▶ **WORK ORDER**:
Nothing in the entries may be dropped: restate them word for word.

▶ **PROVIDED RECORDS**:
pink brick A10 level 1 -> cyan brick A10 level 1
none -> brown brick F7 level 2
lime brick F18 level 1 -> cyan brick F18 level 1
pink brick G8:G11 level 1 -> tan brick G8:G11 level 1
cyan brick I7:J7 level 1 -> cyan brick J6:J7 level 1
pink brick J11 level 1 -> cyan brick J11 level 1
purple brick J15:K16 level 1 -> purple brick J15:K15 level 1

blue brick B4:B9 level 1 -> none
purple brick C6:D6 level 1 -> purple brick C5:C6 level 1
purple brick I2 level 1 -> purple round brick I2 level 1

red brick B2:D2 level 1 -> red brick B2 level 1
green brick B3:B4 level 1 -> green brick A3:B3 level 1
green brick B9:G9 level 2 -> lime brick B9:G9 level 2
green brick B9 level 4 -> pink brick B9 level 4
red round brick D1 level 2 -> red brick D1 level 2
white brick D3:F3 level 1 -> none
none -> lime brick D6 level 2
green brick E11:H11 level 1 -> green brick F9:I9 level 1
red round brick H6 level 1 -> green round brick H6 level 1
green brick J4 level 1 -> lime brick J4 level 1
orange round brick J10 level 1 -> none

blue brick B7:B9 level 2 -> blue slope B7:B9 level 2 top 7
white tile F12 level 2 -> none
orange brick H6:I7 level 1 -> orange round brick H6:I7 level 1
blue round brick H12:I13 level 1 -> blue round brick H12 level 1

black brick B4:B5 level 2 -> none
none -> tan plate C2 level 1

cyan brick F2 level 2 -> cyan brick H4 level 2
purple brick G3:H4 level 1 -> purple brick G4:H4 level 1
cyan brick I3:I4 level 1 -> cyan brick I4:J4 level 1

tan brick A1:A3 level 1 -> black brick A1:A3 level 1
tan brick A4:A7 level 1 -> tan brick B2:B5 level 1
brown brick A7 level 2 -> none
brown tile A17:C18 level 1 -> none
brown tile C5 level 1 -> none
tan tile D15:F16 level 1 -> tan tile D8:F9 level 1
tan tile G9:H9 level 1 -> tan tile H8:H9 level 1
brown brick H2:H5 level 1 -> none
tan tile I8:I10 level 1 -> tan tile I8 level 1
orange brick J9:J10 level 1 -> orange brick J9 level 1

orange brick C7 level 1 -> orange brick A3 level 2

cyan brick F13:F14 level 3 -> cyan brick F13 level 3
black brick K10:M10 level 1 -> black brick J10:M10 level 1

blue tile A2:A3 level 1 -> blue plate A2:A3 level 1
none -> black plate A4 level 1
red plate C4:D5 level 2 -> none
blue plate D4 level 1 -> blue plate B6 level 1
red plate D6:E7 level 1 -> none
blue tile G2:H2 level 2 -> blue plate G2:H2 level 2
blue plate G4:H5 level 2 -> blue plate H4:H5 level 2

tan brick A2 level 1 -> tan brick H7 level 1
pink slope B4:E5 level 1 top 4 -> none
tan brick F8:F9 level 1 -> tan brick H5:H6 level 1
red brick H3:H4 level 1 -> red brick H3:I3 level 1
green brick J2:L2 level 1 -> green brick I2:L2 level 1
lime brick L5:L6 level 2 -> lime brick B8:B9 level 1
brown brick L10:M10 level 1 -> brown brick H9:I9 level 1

▶ **SOLUTION FOR THIS TASK**:
pink brick A10 level 1 -> cyan brick A10 level 1
none -> brown brick F7 level 2
lime brick F18 level 1 -> cyan brick F18 level 1
pink brick G8:G11 level 1 -> tan brick G8:G11 level 1
cyan brick I7:J7 level 1 -> cyan brick J6:J7 level 1
pink brick J11 level 1 -> cyan brick J11 level 1
purple brick J15:K16 level 1 -> purple brick J15:K15 level 1

blue brick B4:B9 level 1 -> none
purple brick C6:D6 level 1 -> purple brick C5:C6 level 1
purple brick I2 level 1 -> purple round brick I2 level 1

red brick B2:D2 level 1 -> red brick B2 level 1
green brick B3:B4 level 1 -> green brick A3:B3 level 1
green brick B9:G9 level 2 -> lime brick B9:G9 level 2
green brick B9 level 4 -> pink brick B9 level 4
red round brick D1 level 2 -> red brick D1 level 2
white brick D3:F3 level 1 -> none
none -> lime brick D6 level 2
green brick E11:H11 level 1 -> green brick F9:I9 level 1
red round brick H6 level 1 -> green round brick H6 level 1
green brick J4 level 1 -> lime brick J4 level 1
orange round brick J10 level 1 -> none

blue brick B7:B9 level 2 -> blue slope B7:B9 level 2 top 7
white tile F12 level 2 -> none
orange brick H6:I7 level 1 -> orange round brick H6:I7 level 1
blue round brick H12:I13 level 1 -> blue round brick H12 level 1

black brick B4:B5 level 2 -> none
none -> tan plate C2 level 1

cyan brick F2 level 2 -> cyan brick H4 level 2
purple brick G3:H4 level 1 -> purple brick G4:H4 level 1
cyan brick I3:I4 level 1 -> cyan brick I4:J4 level 1

tan brick A1:A3 level 1 -> black brick A1:A3 level 1
tan brick A4:A7 level 1 -> tan brick B2:B5 level 1
brown brick A7 level 2 -> none
brown tile A17:C18 level 1 -> none
brown tile C5 level 1 -> none
tan tile D15:F16 level 1 -> tan tile D8:F9 level 1
tan tile G9:H9 level 1 -> tan tile H8:H9 level 1
brown brick H2:H5 level 1 -> none
tan tile I8:I10 level 1 -> tan tile I8 level 1
orange brick J9:J10 level 1 -> orange brick J9 level 1

orange brick C7 level 1 -> orange brick A3 level 2

cyan brick F13:F14 level 3 -> cyan brick F13 level 3
black brick K10:M10 level 1 -> black brick J10:M10 level 1

blue tile A2:A3 level 1 -> blue plate A2:A3 level 1
none -> black plate A4 level 1
red plate C4:D5 level 2 -> none
blue plate D4 level 1 -> blue plate B6 level 1
red plate D6:E7 level 1 -> none
blue tile G2:H2 level 2 -> blue plate G2:H2 level 2
blue plate G4:H5 level 2 -> blue plate H4:H5 level 2

tan brick A2 level 1 -> tan brick H7 level 1
pink slope B4:E5 level 1 top 4 -> none
tan brick F8:F9 level 1 -> tan brick H5:H6 level 1
red brick H3:H4 level 1 -> red brick H3:I3 level 1
green brick J2:L2 level 1 -> green brick I2:L2 level 1
lime brick L5:L6 level 2 -> lime brick B8:B9 level 1
brown brick L10:M10 level 1 -> brown brick H9:I9 level 1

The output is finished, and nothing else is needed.